Object matching data:
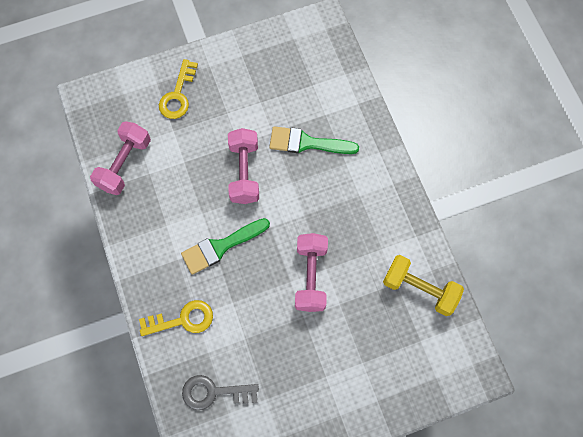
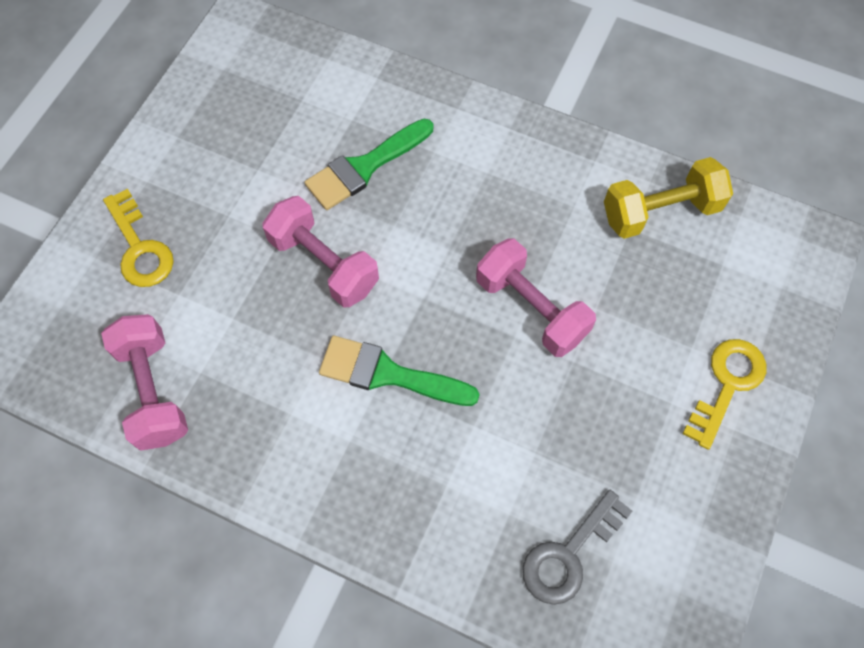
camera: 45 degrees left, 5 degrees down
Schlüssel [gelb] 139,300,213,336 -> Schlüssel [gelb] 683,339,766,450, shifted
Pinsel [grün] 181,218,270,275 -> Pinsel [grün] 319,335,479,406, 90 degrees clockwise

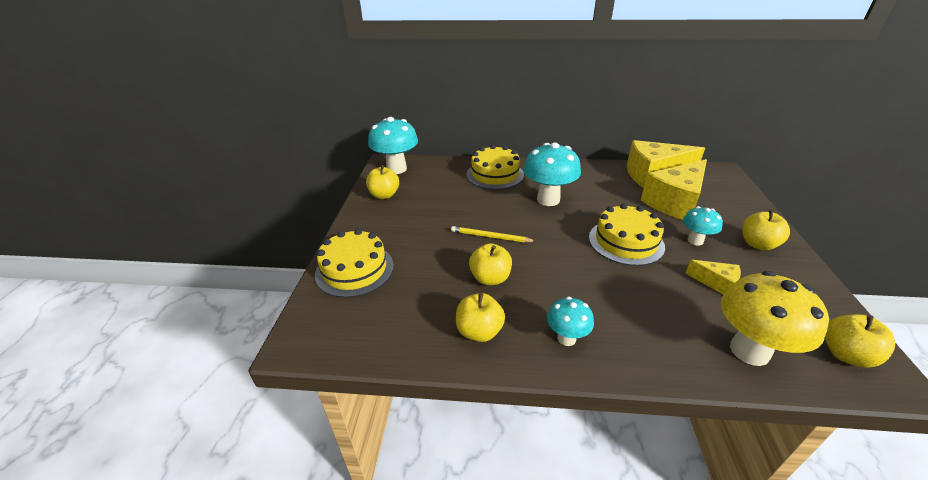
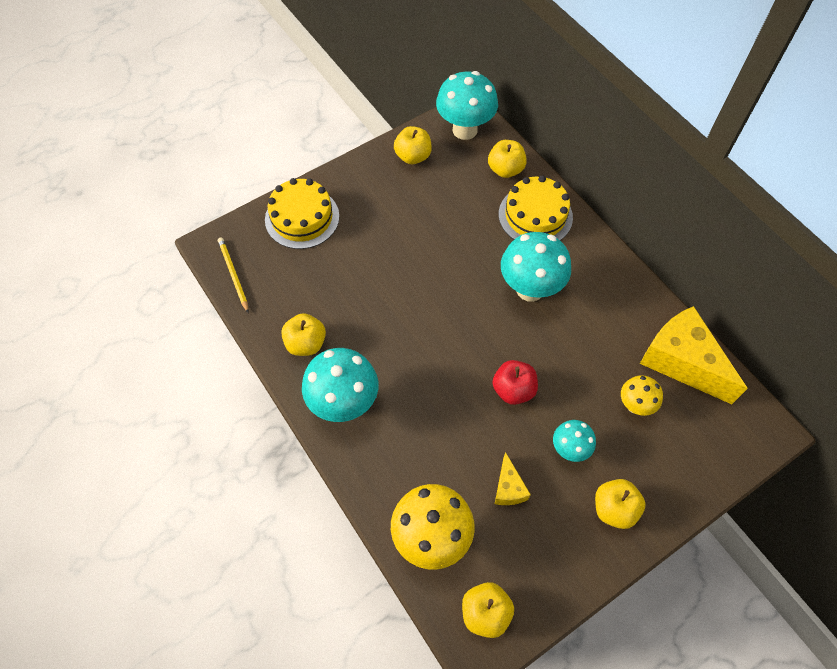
camera: 50 degrees right, 25 degrees up
Bleistift [gelb] 451,226,537,243 -> Bleistift [gelb] 218,238,249,312, shifted
Apfel [gelb] 469,243,512,285 -> Apfel [gelb] 488,140,527,178, shifted
Kuchen [gelb] 589,204,665,266 -> Apfel [rot] 492,360,538,405
Käse [gelb] 641,159,707,220 -> Pilz [gelb] 621,375,663,416
Pilz [türkis] 547,296,594,346 -> Pilz [türkis] 302,348,378,422, x1.80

▶ _Problem description_: The requested lines run from the one with "Apfel [gelb] 469,243,512,285" through the last line of the records. Return them exactly.

▶ _Answer for the task_:
Apfel [gelb] 469,243,512,285 -> Apfel [gelb] 488,140,527,178, shifted
Kuchen [gelb] 589,204,665,266 -> Apfel [rot] 492,360,538,405
Käse [gelb] 641,159,707,220 -> Pilz [gelb] 621,375,663,416
Pilz [türkis] 547,296,594,346 -> Pilz [türkis] 302,348,378,422, x1.80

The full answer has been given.